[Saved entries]
----
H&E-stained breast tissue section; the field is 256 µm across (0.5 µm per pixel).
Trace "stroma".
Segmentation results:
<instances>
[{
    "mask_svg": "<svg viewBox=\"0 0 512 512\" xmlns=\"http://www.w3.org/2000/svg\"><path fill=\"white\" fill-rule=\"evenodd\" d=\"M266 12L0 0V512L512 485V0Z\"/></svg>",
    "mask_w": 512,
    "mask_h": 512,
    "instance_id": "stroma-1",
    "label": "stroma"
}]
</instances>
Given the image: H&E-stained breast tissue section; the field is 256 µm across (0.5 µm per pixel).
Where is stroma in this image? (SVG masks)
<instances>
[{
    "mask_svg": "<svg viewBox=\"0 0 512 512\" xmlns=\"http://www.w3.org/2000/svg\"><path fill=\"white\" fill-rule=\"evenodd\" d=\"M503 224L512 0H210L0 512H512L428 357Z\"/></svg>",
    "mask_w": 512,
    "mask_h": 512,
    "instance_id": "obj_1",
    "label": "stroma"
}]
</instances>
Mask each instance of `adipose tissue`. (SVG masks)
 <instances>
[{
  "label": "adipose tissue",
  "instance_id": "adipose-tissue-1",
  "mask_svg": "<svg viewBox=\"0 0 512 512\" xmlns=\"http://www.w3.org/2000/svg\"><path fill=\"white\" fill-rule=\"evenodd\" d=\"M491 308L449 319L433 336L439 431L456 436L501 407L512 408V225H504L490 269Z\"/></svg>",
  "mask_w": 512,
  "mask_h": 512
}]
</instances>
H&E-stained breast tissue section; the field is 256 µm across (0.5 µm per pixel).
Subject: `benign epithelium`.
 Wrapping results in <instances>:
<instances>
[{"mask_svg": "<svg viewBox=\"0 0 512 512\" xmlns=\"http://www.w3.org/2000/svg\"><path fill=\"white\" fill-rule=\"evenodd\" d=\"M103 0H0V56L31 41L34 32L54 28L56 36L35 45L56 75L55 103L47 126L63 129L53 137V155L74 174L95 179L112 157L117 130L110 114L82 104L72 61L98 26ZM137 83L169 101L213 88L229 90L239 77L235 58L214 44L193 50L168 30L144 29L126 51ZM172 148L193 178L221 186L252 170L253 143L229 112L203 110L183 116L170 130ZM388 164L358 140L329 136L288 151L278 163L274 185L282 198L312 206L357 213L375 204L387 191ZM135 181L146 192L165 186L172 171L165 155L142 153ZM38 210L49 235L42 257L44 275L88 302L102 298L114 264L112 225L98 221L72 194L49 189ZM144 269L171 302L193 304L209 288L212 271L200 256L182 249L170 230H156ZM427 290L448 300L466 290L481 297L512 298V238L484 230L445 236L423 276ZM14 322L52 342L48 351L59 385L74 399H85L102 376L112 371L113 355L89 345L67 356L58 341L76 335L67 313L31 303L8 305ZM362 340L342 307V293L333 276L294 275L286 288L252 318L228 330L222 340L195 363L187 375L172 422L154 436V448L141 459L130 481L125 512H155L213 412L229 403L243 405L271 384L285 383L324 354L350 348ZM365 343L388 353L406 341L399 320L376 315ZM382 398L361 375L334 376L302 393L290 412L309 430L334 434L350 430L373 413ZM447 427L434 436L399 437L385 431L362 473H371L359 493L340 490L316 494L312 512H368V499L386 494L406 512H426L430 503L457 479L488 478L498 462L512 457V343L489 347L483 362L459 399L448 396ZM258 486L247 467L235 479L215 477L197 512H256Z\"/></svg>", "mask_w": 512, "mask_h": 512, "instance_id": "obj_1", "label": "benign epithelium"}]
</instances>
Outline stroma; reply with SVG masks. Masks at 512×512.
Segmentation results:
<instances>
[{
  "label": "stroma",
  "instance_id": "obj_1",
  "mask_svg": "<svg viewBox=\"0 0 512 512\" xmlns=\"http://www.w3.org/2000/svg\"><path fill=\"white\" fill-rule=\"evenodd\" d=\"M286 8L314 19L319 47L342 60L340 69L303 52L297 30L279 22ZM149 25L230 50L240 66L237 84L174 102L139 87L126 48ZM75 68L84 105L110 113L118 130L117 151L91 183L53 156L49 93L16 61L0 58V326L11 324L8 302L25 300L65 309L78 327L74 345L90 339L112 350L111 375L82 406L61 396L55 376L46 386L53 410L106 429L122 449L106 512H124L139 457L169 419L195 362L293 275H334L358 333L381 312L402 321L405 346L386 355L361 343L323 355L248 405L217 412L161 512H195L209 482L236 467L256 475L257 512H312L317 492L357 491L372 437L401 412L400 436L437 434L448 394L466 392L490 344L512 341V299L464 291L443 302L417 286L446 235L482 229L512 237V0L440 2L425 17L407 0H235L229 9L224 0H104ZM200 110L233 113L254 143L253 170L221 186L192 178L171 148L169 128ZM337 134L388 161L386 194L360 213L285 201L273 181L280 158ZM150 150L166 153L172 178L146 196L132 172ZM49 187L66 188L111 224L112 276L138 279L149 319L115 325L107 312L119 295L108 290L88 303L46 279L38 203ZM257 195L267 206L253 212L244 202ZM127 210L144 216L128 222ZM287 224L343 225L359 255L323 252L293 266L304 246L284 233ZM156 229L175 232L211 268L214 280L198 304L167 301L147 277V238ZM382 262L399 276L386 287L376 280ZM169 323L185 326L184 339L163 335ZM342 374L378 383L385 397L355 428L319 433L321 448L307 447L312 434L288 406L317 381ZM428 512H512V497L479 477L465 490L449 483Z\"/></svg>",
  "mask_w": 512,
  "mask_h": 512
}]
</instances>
----
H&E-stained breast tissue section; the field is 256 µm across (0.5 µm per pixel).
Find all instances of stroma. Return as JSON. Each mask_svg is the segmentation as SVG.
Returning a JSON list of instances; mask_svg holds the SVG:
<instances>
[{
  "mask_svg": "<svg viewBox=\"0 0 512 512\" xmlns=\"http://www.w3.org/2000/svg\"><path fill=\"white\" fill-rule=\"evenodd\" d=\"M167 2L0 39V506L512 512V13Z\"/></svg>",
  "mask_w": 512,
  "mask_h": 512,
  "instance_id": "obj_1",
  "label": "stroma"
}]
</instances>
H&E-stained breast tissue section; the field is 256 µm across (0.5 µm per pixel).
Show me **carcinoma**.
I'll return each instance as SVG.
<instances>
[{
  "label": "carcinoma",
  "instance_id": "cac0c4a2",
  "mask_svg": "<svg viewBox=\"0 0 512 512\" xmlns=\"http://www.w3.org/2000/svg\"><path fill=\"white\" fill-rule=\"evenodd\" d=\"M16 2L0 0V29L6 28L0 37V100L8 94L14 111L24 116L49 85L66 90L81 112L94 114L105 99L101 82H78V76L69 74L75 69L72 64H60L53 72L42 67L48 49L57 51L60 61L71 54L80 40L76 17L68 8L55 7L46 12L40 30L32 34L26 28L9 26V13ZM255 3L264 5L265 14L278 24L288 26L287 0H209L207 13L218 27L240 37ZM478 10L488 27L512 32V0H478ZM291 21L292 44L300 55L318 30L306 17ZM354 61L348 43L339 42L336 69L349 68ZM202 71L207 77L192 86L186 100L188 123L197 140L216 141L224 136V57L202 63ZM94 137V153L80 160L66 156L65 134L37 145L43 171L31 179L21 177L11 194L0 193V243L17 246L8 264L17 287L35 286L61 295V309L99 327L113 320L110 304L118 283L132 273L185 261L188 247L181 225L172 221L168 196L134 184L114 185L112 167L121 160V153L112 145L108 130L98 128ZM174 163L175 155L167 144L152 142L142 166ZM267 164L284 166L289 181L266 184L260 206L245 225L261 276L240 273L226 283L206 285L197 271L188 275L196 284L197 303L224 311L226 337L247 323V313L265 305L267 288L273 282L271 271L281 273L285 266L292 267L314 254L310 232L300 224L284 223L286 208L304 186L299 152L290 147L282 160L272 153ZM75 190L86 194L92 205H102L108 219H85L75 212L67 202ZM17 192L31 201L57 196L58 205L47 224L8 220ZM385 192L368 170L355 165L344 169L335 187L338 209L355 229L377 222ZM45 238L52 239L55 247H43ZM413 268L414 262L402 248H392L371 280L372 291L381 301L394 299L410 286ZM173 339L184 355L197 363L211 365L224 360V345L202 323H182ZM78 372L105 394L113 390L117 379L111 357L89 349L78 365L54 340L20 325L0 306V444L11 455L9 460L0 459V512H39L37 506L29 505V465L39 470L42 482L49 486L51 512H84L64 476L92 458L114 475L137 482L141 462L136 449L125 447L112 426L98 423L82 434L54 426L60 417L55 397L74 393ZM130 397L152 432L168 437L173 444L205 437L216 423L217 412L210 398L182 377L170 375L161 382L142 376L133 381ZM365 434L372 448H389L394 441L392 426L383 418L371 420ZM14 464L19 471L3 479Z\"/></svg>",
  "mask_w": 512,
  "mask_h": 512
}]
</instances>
----
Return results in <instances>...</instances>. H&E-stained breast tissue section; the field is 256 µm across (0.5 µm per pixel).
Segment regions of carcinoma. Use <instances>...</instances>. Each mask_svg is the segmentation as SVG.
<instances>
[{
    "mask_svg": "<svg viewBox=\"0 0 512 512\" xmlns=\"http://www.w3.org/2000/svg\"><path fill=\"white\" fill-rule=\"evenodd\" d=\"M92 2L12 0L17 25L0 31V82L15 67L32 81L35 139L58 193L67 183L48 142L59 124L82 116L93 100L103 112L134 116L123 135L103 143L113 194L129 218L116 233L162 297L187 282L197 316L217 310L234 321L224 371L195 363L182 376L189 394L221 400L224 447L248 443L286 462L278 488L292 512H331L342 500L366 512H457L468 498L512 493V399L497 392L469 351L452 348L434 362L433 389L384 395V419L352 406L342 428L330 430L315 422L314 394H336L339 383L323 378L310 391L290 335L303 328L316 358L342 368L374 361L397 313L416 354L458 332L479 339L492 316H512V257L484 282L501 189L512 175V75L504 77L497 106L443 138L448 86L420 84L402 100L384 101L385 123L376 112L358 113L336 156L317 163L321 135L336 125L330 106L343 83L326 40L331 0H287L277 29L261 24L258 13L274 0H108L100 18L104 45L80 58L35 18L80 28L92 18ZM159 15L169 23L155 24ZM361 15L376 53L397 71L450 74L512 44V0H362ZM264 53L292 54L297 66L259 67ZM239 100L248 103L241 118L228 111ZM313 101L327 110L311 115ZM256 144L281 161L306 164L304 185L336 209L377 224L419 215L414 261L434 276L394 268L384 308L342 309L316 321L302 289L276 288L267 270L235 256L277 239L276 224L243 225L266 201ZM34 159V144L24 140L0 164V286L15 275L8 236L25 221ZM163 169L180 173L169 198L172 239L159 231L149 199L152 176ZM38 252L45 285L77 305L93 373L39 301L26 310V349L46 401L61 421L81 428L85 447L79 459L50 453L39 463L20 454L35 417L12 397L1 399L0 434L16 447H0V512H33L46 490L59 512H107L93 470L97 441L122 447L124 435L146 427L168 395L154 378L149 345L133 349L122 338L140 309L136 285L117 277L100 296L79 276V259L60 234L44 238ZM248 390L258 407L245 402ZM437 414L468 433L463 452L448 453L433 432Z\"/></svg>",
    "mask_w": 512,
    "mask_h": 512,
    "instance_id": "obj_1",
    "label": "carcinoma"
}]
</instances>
----
Collect each line of the entries that has the word "JSON", copying it in full.

EXERCISE OUTPUT =>
Find all instances of stroma. Return as JSON. Each mask_svg is the segmentation as SVG.
Returning a JSON list of instances; mask_svg holds the SVG:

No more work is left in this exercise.